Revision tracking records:
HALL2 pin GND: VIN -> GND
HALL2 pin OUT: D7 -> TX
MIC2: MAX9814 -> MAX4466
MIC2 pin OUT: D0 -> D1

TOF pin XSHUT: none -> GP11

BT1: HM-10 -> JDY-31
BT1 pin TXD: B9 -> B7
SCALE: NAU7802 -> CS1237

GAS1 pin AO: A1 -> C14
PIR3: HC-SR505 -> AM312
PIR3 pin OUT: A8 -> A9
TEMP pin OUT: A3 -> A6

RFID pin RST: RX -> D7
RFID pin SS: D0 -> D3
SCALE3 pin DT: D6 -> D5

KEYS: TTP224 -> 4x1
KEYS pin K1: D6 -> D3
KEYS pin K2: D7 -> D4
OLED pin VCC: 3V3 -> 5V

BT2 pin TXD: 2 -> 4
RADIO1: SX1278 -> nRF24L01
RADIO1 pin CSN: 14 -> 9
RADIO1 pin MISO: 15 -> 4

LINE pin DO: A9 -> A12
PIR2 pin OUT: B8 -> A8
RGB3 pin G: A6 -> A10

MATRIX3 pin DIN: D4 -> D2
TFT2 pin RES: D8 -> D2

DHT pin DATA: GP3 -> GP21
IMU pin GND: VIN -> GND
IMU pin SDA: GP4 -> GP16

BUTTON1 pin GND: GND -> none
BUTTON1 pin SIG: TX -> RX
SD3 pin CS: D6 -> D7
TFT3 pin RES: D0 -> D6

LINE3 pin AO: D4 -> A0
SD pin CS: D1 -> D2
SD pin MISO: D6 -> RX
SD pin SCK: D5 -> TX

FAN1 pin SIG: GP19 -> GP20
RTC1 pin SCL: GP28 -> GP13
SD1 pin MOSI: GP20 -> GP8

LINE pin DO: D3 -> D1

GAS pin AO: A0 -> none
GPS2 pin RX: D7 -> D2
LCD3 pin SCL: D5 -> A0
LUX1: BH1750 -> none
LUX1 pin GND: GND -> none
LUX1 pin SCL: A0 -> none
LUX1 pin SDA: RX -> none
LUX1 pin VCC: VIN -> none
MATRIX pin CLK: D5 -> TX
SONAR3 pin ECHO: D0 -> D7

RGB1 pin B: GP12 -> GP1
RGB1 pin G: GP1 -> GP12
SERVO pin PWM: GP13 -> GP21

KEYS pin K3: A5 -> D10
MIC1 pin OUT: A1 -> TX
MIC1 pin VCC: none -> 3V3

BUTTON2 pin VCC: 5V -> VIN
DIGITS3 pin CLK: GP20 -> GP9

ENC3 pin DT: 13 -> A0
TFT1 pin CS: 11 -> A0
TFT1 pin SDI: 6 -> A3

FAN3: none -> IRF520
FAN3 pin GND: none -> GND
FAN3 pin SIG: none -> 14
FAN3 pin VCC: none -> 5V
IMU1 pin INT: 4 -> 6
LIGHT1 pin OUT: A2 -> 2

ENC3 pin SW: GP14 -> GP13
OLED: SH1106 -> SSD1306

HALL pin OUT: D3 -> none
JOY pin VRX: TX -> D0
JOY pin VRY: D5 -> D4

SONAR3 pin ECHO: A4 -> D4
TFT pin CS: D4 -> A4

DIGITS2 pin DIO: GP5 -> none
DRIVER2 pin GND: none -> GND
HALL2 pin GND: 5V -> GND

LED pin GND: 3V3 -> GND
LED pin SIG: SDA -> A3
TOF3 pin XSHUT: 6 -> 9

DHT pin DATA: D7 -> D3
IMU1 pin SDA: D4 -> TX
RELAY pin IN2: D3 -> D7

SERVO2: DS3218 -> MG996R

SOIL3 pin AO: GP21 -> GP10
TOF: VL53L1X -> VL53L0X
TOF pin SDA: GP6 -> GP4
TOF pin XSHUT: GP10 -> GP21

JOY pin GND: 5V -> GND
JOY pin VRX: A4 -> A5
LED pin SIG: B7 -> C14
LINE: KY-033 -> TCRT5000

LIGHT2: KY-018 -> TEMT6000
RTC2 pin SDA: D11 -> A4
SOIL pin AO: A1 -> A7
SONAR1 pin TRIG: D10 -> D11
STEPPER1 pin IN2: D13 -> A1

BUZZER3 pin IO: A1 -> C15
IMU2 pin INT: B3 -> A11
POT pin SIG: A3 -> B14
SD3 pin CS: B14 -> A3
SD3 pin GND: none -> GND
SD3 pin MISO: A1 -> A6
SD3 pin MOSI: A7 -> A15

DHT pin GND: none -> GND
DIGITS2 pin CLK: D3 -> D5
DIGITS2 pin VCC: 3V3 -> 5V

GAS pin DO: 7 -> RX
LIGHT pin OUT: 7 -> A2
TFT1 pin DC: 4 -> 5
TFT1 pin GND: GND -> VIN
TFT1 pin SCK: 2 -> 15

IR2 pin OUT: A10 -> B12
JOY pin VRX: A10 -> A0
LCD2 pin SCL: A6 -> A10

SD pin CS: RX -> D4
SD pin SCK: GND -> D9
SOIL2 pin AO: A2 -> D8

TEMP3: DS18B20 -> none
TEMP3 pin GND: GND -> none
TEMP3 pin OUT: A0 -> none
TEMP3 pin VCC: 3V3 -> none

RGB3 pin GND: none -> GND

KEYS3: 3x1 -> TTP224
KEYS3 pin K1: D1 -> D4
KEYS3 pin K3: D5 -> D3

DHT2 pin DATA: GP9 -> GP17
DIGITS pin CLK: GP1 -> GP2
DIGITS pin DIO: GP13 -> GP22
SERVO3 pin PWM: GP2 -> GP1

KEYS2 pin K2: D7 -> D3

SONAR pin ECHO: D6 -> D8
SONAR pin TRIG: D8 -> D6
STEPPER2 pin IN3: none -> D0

- **Problem statement**
Print, without alteration, only the lines above between the one holding "PIR2 pin OUT: B8 -> A8" and the one holding "RELAY pin IN2: D3 -> D7", inclusive.

- **Task response**
PIR2 pin OUT: B8 -> A8
RGB3 pin G: A6 -> A10

MATRIX3 pin DIN: D4 -> D2
TFT2 pin RES: D8 -> D2

DHT pin DATA: GP3 -> GP21
IMU pin GND: VIN -> GND
IMU pin SDA: GP4 -> GP16

BUTTON1 pin GND: GND -> none
BUTTON1 pin SIG: TX -> RX
SD3 pin CS: D6 -> D7
TFT3 pin RES: D0 -> D6

LINE3 pin AO: D4 -> A0
SD pin CS: D1 -> D2
SD pin MISO: D6 -> RX
SD pin SCK: D5 -> TX

FAN1 pin SIG: GP19 -> GP20
RTC1 pin SCL: GP28 -> GP13
SD1 pin MOSI: GP20 -> GP8

LINE pin DO: D3 -> D1

GAS pin AO: A0 -> none
GPS2 pin RX: D7 -> D2
LCD3 pin SCL: D5 -> A0
LUX1: BH1750 -> none
LUX1 pin GND: GND -> none
LUX1 pin SCL: A0 -> none
LUX1 pin SDA: RX -> none
LUX1 pin VCC: VIN -> none
MATRIX pin CLK: D5 -> TX
SONAR3 pin ECHO: D0 -> D7

RGB1 pin B: GP12 -> GP1
RGB1 pin G: GP1 -> GP12
SERVO pin PWM: GP13 -> GP21

KEYS pin K3: A5 -> D10
MIC1 pin OUT: A1 -> TX
MIC1 pin VCC: none -> 3V3

BUTTON2 pin VCC: 5V -> VIN
DIGITS3 pin CLK: GP20 -> GP9

ENC3 pin DT: 13 -> A0
TFT1 pin CS: 11 -> A0
TFT1 pin SDI: 6 -> A3

FAN3: none -> IRF520
FAN3 pin GND: none -> GND
FAN3 pin SIG: none -> 14
FAN3 pin VCC: none -> 5V
IMU1 pin INT: 4 -> 6
LIGHT1 pin OUT: A2 -> 2

ENC3 pin SW: GP14 -> GP13
OLED: SH1106 -> SSD1306

HALL pin OUT: D3 -> none
JOY pin VRX: TX -> D0
JOY pin VRY: D5 -> D4

SONAR3 pin ECHO: A4 -> D4
TFT pin CS: D4 -> A4

DIGITS2 pin DIO: GP5 -> none
DRIVER2 pin GND: none -> GND
HALL2 pin GND: 5V -> GND

LED pin GND: 3V3 -> GND
LED pin SIG: SDA -> A3
TOF3 pin XSHUT: 6 -> 9

DHT pin DATA: D7 -> D3
IMU1 pin SDA: D4 -> TX
RELAY pin IN2: D3 -> D7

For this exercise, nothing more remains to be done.